DIRECTIONS
Copy out the data below from the line containing "white spinning top [339,99,387,141] -> none" to the line containing "none -> grey plane [382,150,462,186]", both lines included, with all images left out.

Object state change records:
----------------------------------------

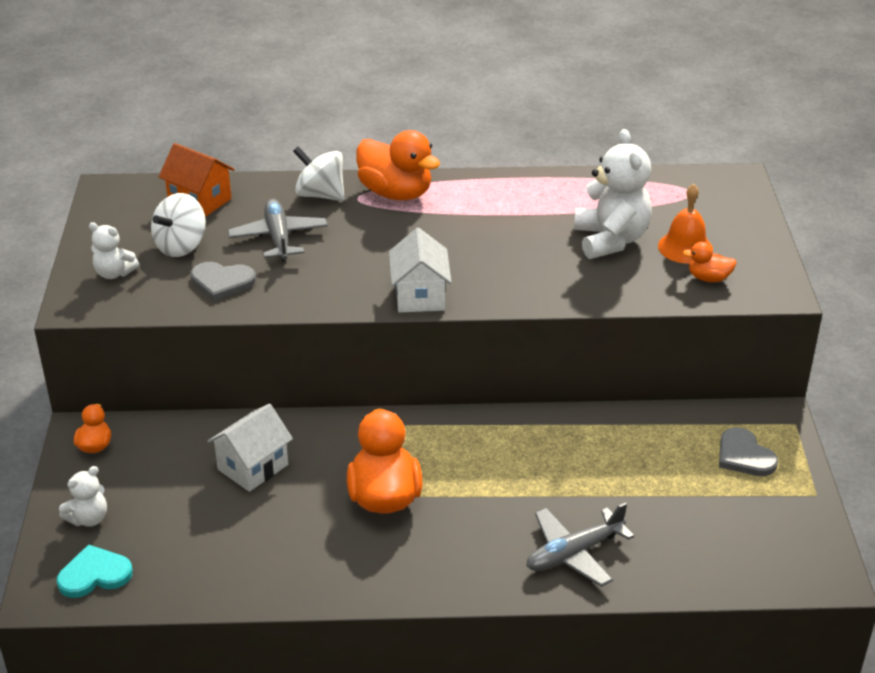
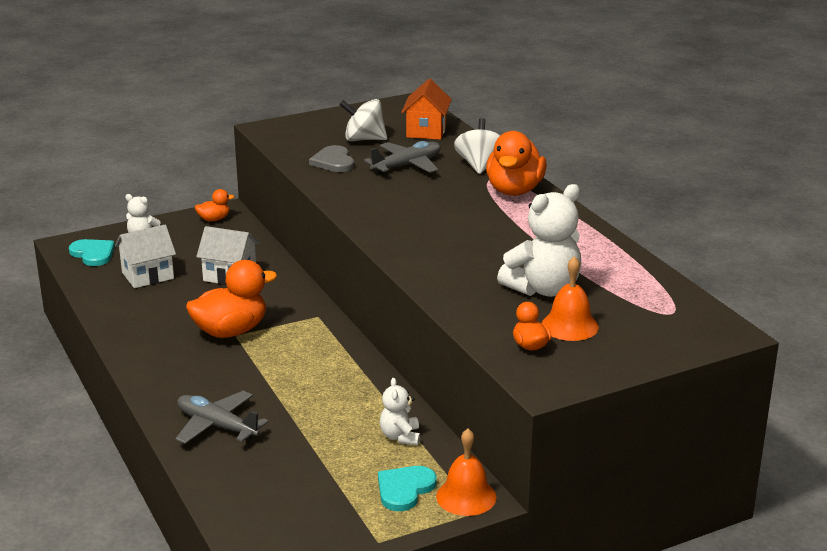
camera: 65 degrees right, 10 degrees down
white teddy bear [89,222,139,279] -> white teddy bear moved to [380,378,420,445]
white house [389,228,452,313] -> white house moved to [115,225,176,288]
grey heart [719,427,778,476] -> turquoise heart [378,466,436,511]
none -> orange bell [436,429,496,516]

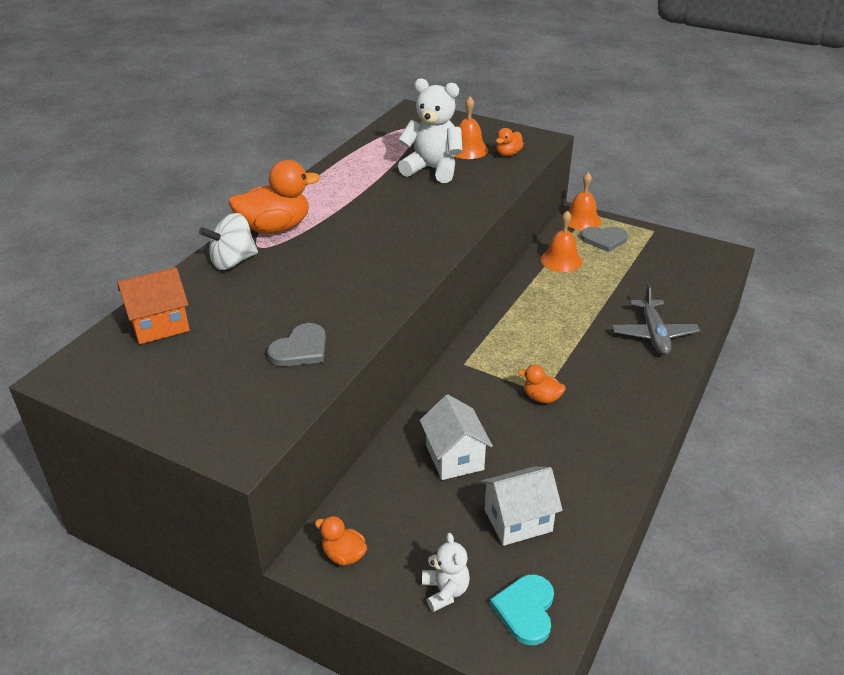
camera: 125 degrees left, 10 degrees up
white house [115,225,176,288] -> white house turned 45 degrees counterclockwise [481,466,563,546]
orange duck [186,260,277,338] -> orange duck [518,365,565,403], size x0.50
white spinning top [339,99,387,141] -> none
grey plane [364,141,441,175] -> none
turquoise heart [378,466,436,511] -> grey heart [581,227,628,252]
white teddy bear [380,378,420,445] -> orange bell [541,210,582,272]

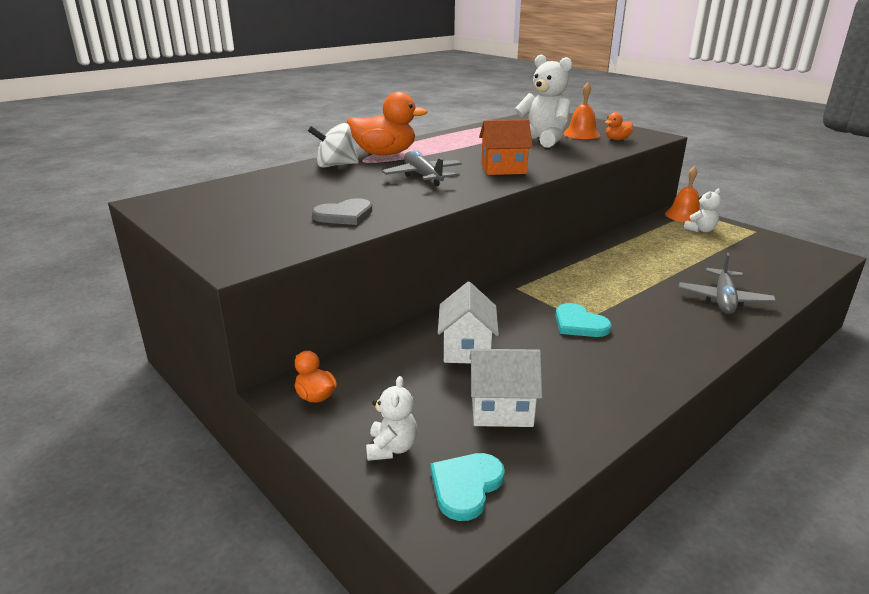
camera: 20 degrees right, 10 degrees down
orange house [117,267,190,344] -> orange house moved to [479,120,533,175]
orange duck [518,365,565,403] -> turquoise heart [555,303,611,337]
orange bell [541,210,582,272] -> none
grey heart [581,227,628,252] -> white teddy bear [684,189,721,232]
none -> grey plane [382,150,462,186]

----------------------------------------

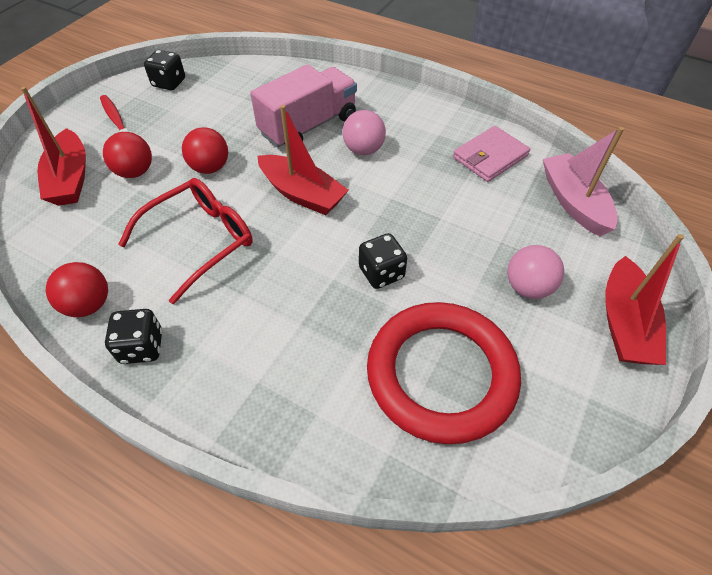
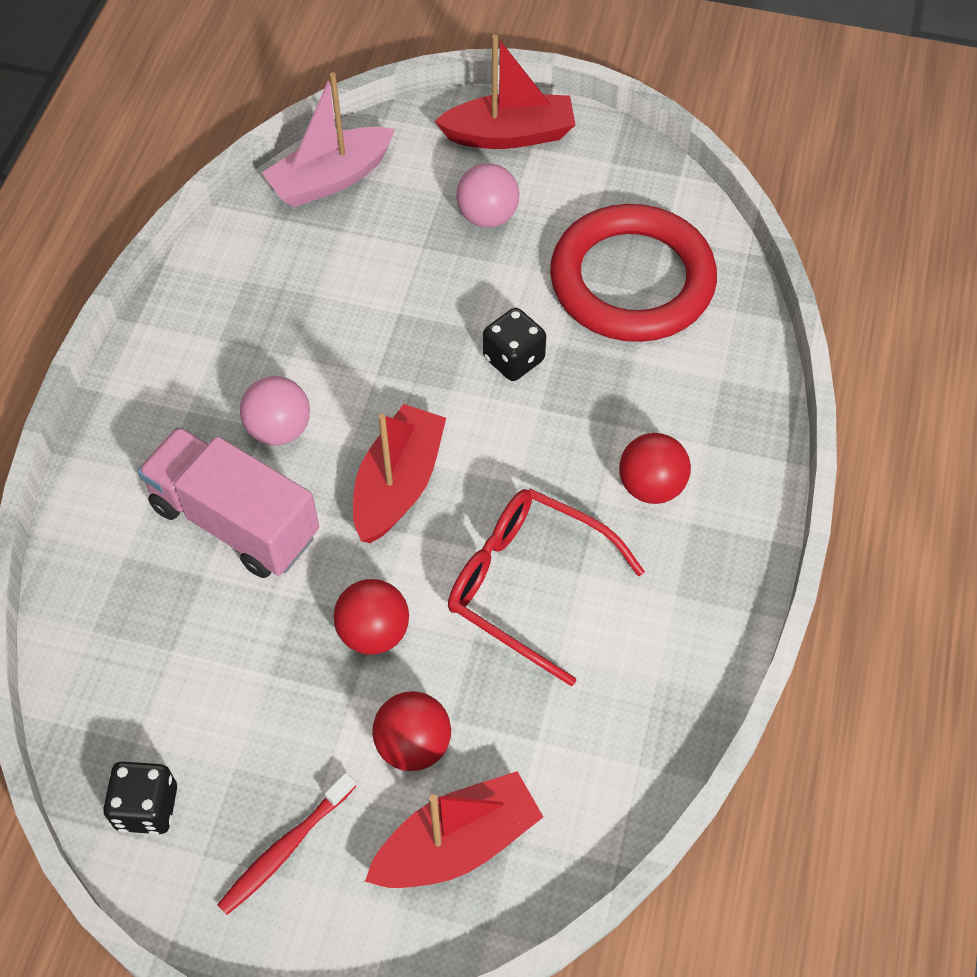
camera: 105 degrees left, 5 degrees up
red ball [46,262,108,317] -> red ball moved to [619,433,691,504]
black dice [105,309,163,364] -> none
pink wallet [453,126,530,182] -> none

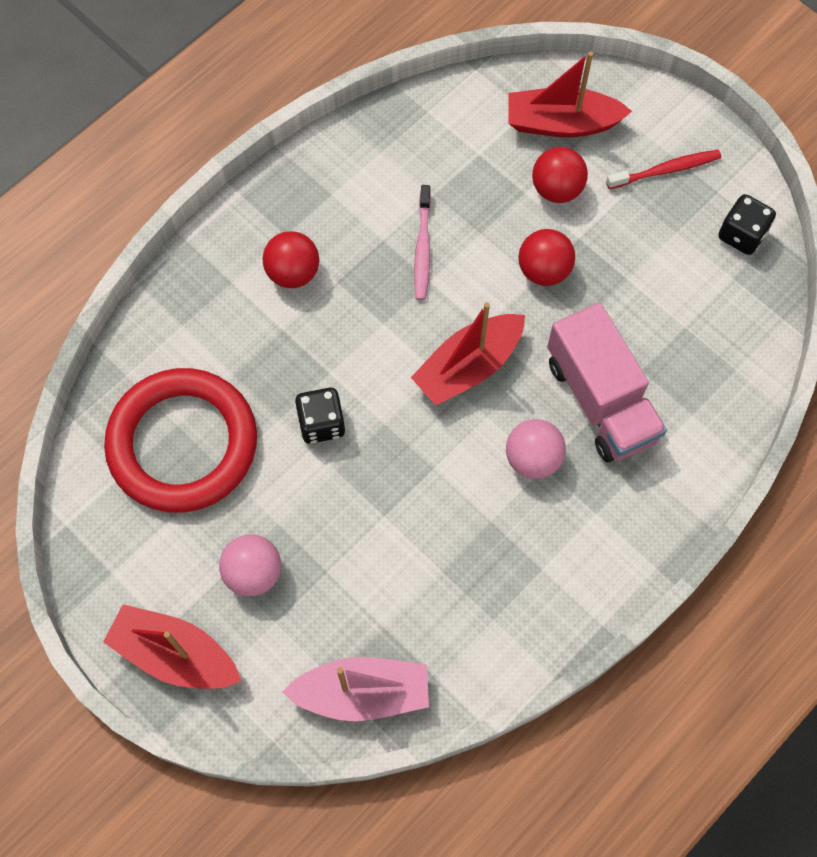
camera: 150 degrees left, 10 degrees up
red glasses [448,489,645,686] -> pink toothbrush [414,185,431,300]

----------------------------------------

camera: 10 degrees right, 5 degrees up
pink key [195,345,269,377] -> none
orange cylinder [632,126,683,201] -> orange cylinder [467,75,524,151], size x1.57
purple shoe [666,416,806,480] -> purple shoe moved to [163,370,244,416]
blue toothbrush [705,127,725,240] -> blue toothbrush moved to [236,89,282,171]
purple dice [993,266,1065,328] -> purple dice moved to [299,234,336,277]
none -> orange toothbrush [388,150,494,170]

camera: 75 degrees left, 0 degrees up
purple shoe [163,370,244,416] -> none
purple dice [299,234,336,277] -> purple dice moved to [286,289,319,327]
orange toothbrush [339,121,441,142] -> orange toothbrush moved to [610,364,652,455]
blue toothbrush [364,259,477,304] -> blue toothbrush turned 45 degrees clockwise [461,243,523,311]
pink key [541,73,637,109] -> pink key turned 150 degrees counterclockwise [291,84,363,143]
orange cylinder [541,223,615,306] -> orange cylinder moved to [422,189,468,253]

----------------------------------------

SOLVED EXERCISE
white spinning top [339,99,387,141] -> none
grey plane [364,141,441,175] -> none
turquoise heart [378,466,436,511] -> grey heart [581,227,628,252]
white teddy bear [380,378,420,445] -> orange bell [541,210,582,272]

camera: 20 degrees right, 10 degrees down
orange house [117,267,190,344] -> orange house moved to [479,120,533,175]
orange duck [518,365,565,403] -> turquoise heart [555,303,611,337]
orange bell [541,210,582,272] -> none
grey heart [581,227,628,252] -> white teddy bear [684,189,721,232]
none -> grey plane [382,150,462,186]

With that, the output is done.